• **WORK TO COMPLETE**: Repeat verbatim, and only, the lines of the data below, beginning at the line that contains "camera: 60 degrees left, 25 degrees down" and stopping after the line that contains "(416, 365) = (381, 173): purple nut -> none".

• **MATERIAL PROVIDED**:
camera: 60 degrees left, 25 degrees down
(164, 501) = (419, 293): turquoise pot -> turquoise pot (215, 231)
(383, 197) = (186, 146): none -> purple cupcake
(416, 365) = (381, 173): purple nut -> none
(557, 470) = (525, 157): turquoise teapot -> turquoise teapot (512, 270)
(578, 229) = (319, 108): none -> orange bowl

==

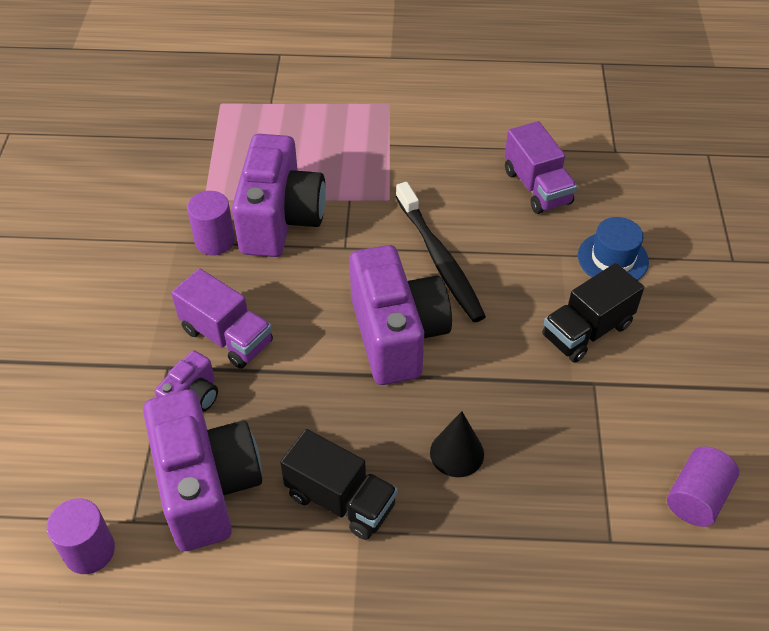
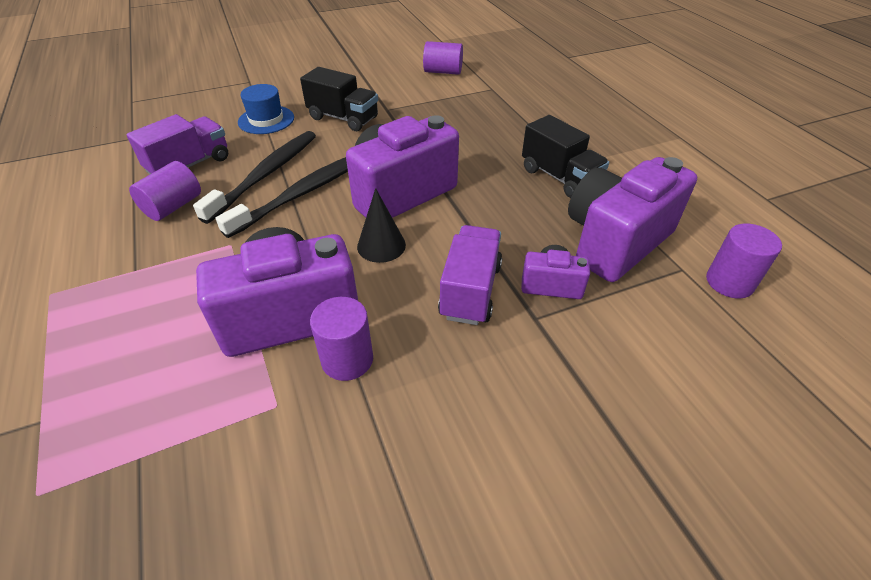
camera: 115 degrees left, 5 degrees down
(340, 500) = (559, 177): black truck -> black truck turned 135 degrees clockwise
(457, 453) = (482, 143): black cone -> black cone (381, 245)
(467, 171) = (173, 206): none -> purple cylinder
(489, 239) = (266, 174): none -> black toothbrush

• **SOLUTION**:
camera: 60 degrees left, 25 degrees down
(164, 501) = (419, 293): turquoise pot -> turquoise pot (215, 231)
(383, 197) = (186, 146): none -> purple cupcake
(416, 365) = (381, 173): purple nut -> none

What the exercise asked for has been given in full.